─── EXERCISE MATERIALS ───

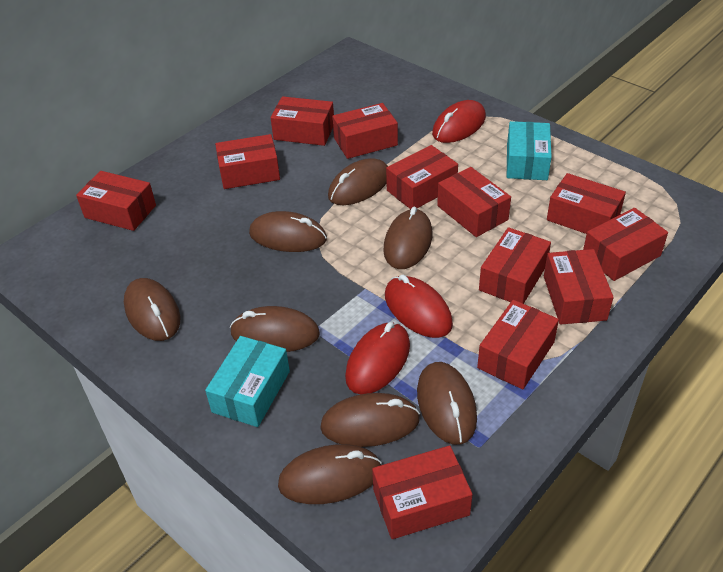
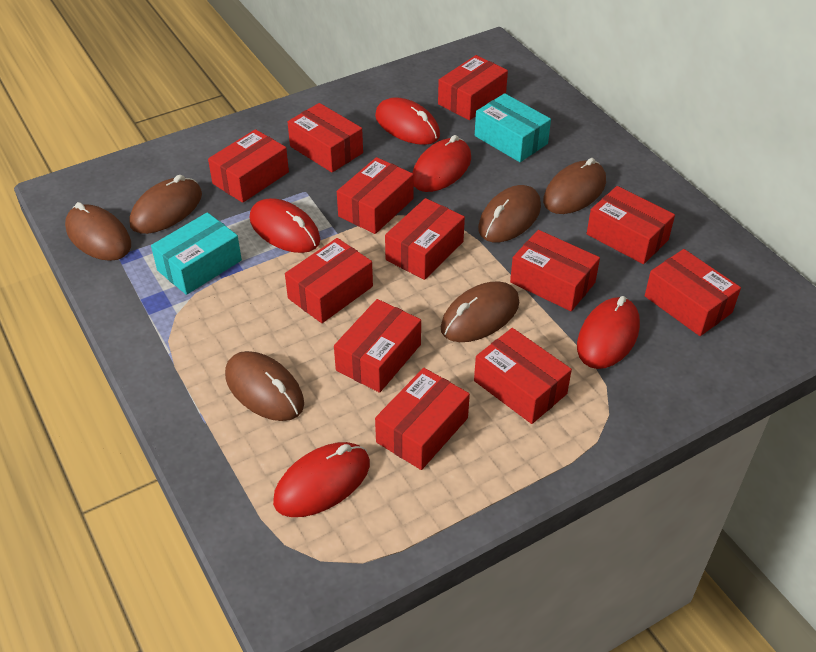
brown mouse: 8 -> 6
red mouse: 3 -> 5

───
─── EXERCISE MATERIALS ───

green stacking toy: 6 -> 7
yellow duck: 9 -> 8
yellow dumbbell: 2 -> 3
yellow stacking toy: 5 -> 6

───

HOW TO COMPLETE THIS TASK:
Look through the entries above; copy each line where the string "stacking" appears.

SOLUTION TO THE EXERCISE:
green stacking toy: 6 -> 7
yellow stacking toy: 5 -> 6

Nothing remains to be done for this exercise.